Before-and-after object lists:
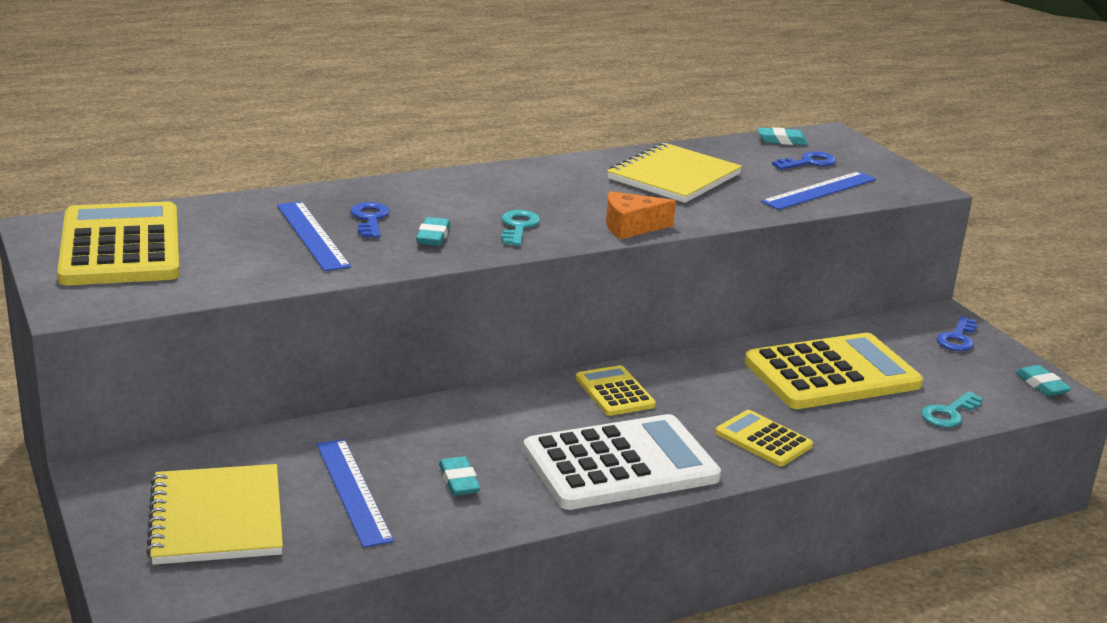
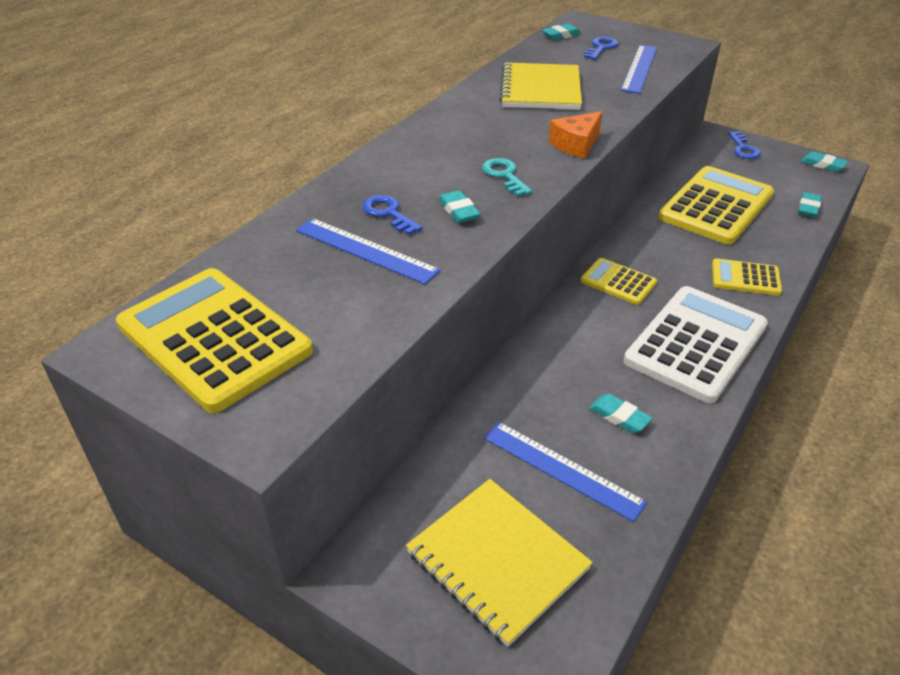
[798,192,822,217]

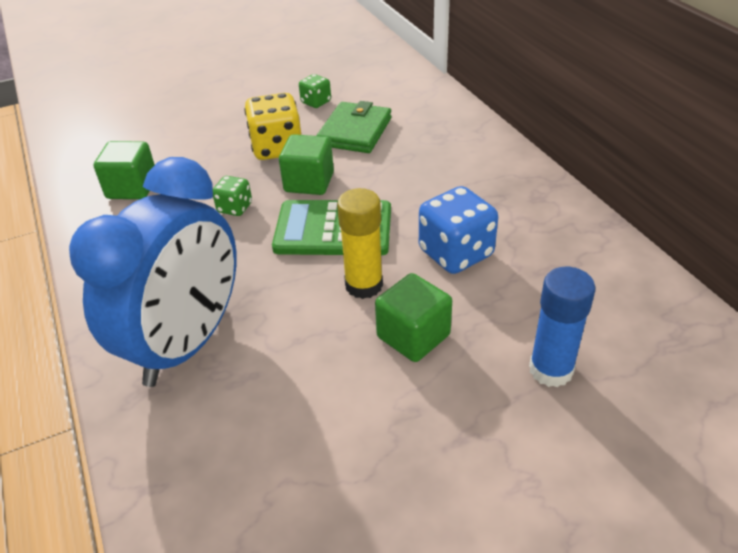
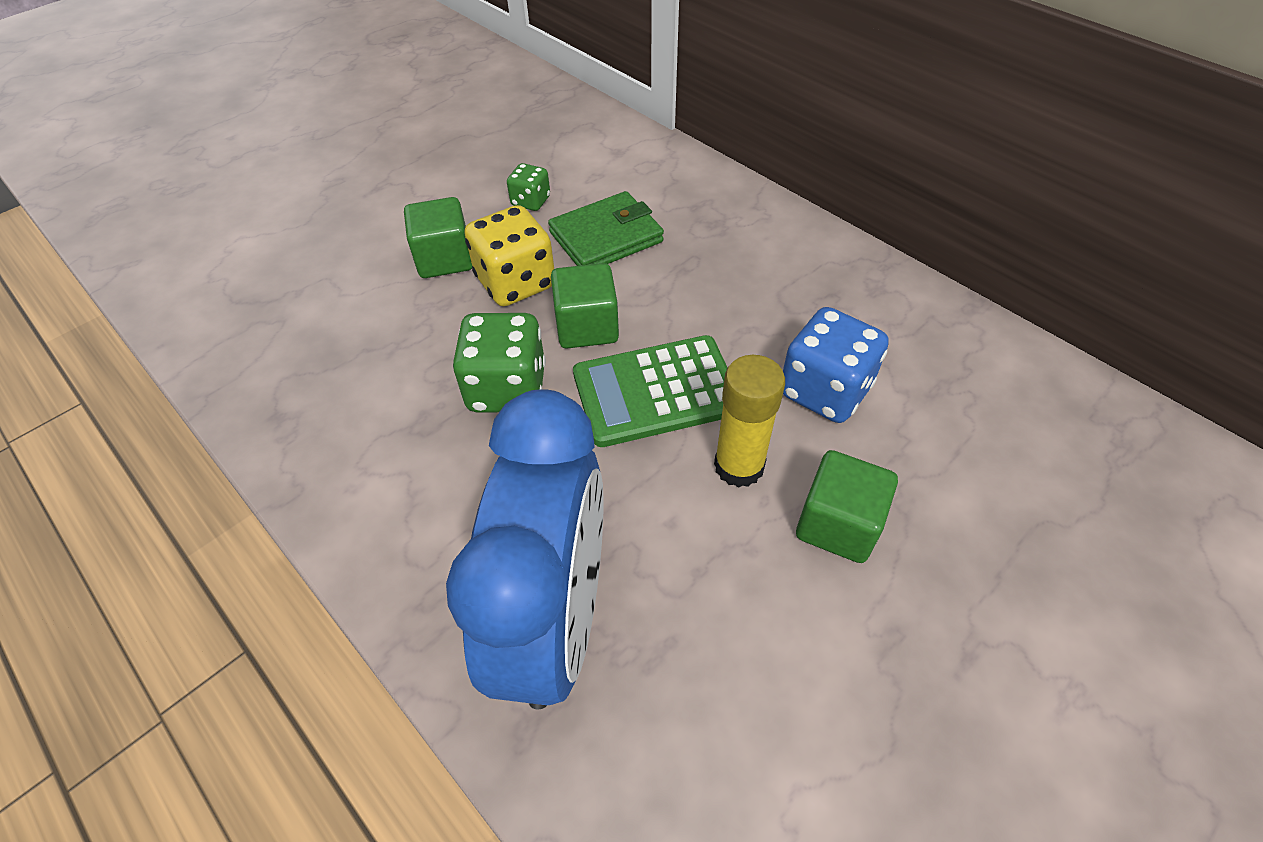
[404,197,472,278]
[453,313,546,412]
[548,191,664,266]
[529,267,596,387] (first image)

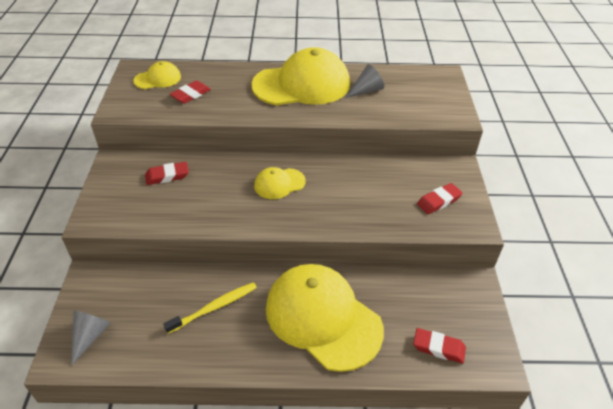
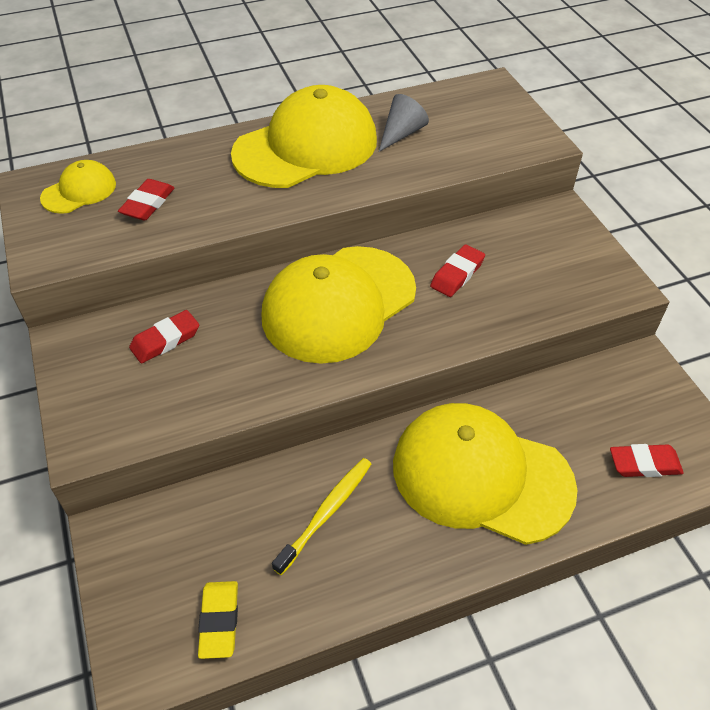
[71,310,111,366] (first image)
[261,246,416,364]
[430,244,485,297]
[198,581,238,659]

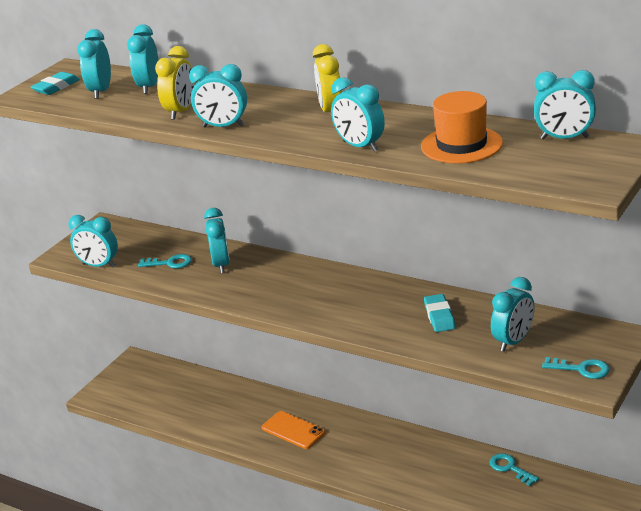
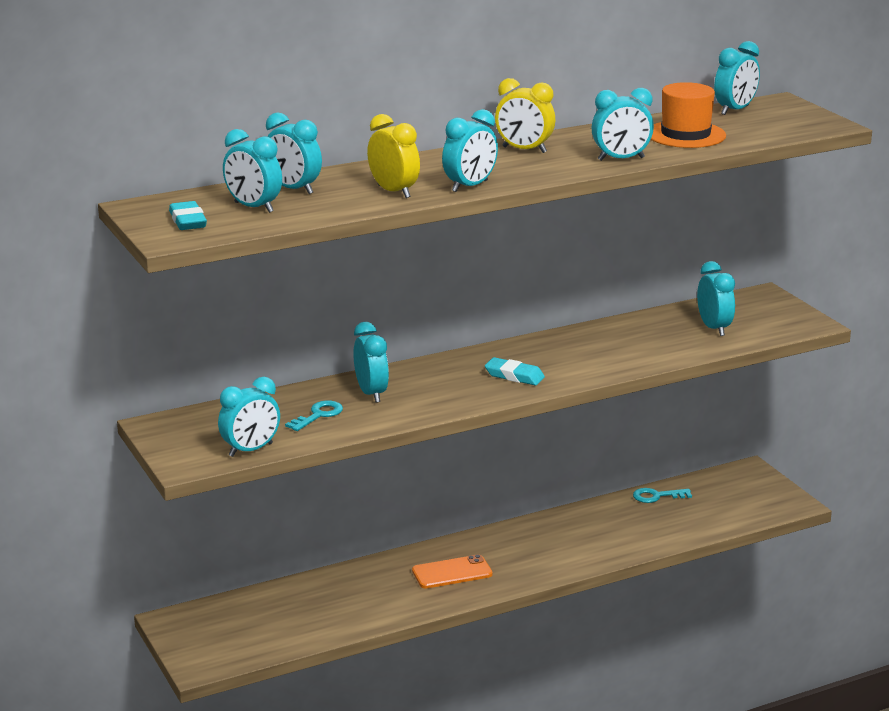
[353,322,389,403]
[485,357,545,385]
[542,357,610,379] (first image)

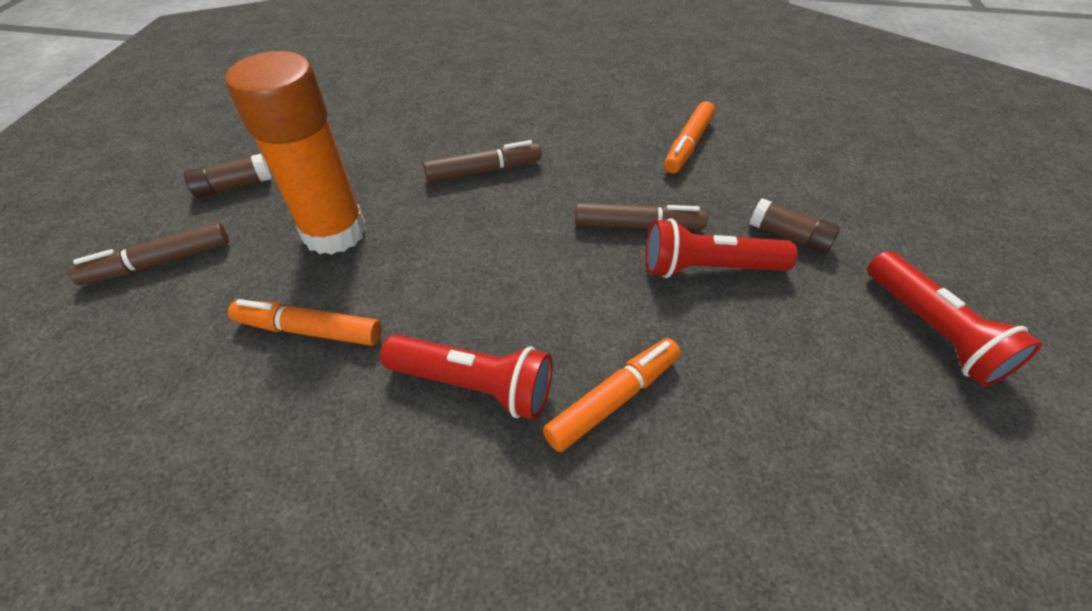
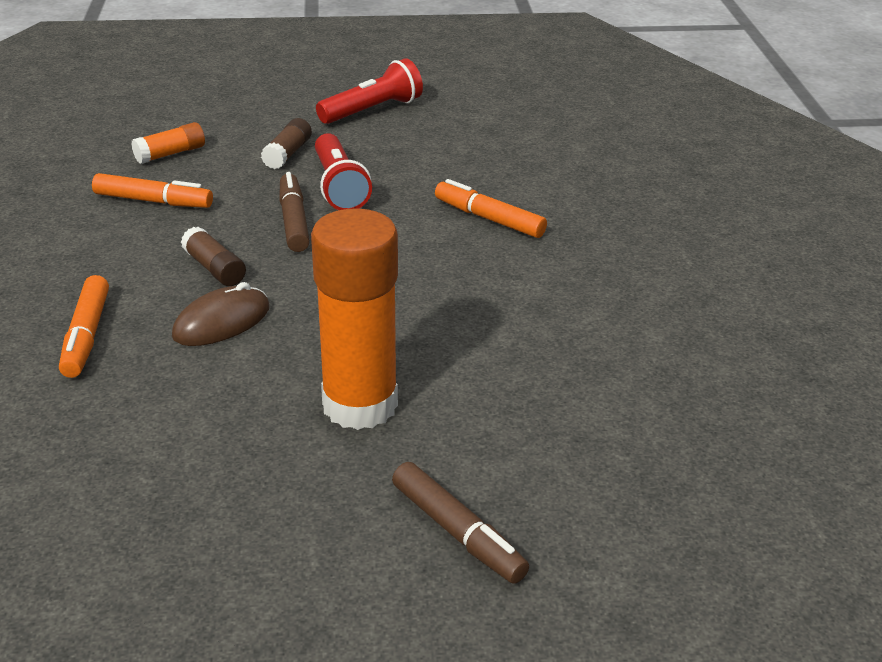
[181,226,246,286]
[59,275,109,378]
[380,335,552,420] (first image)
[172,282,270,346]
[131,122,205,164]

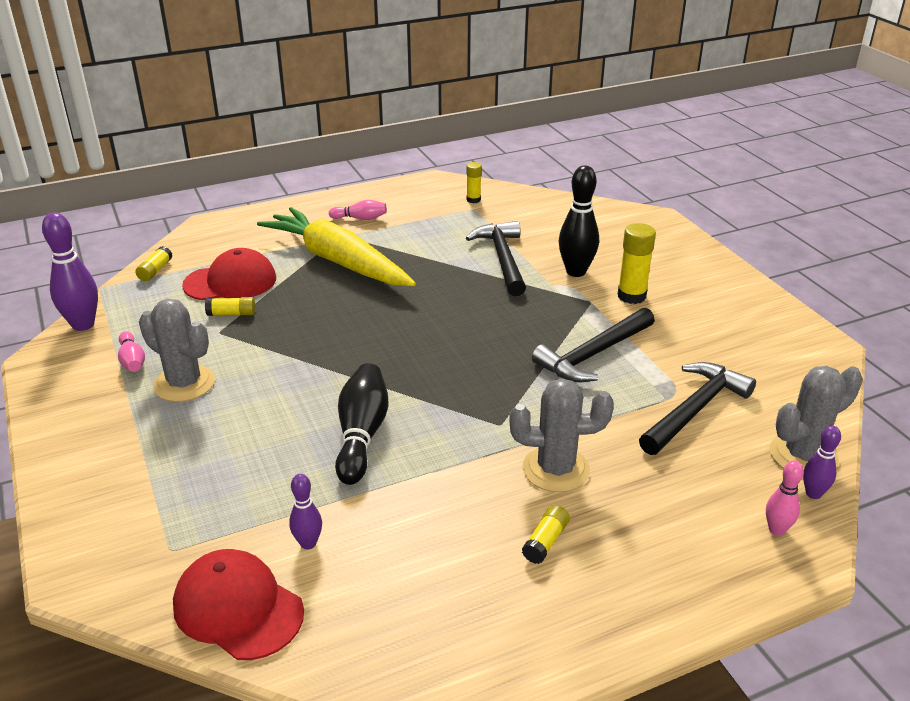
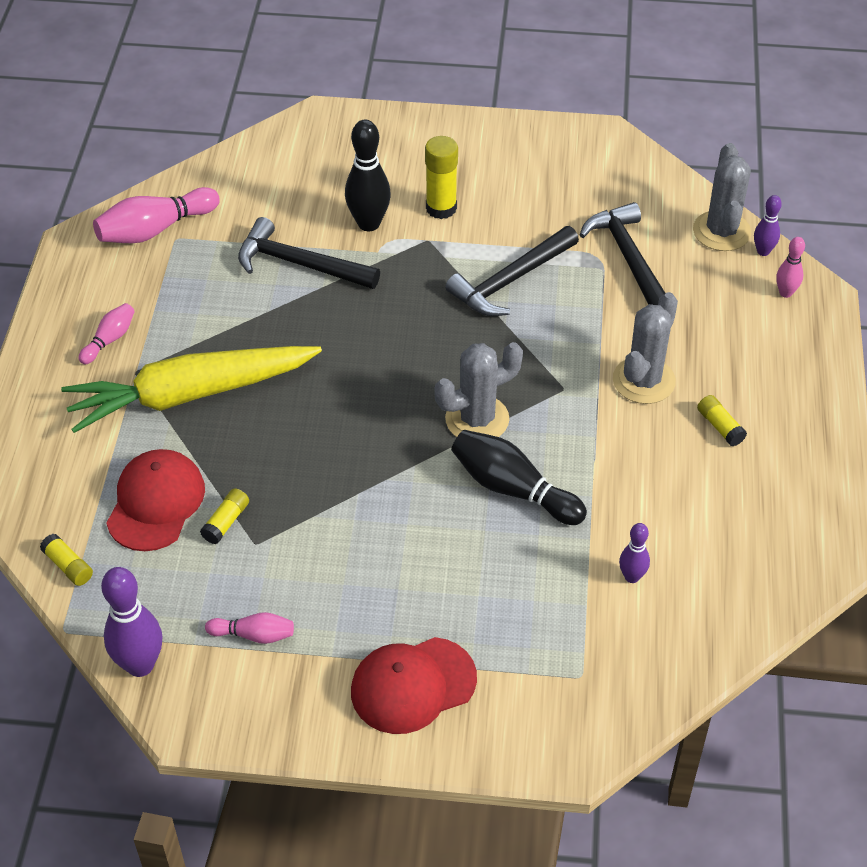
[434,342,523,437]
[351,637,477,734]
[93,187,220,243]
[445,226,579,316]

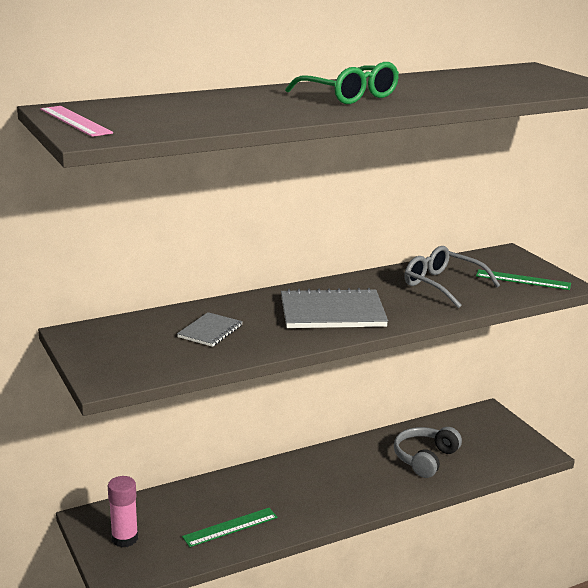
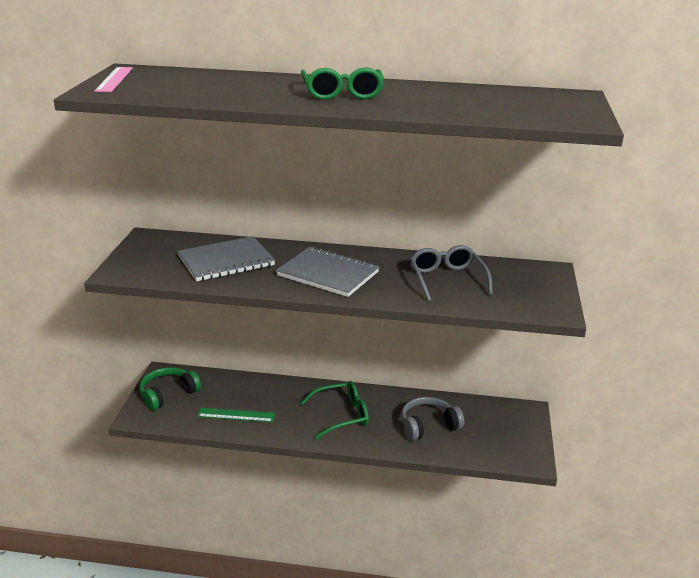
[139,367,201,411]
[177,236,275,281]
[476,269,571,290] (first image)
[300,381,369,440]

● Task directions
Please go line by line through the records above, copying each one that holds the string "first".

● Answer to this problem
[529,267,596,387] (first image)
[71,310,111,366] (first image)
[542,357,610,379] (first image)
[380,335,552,420] (first image)
[476,269,571,290] (first image)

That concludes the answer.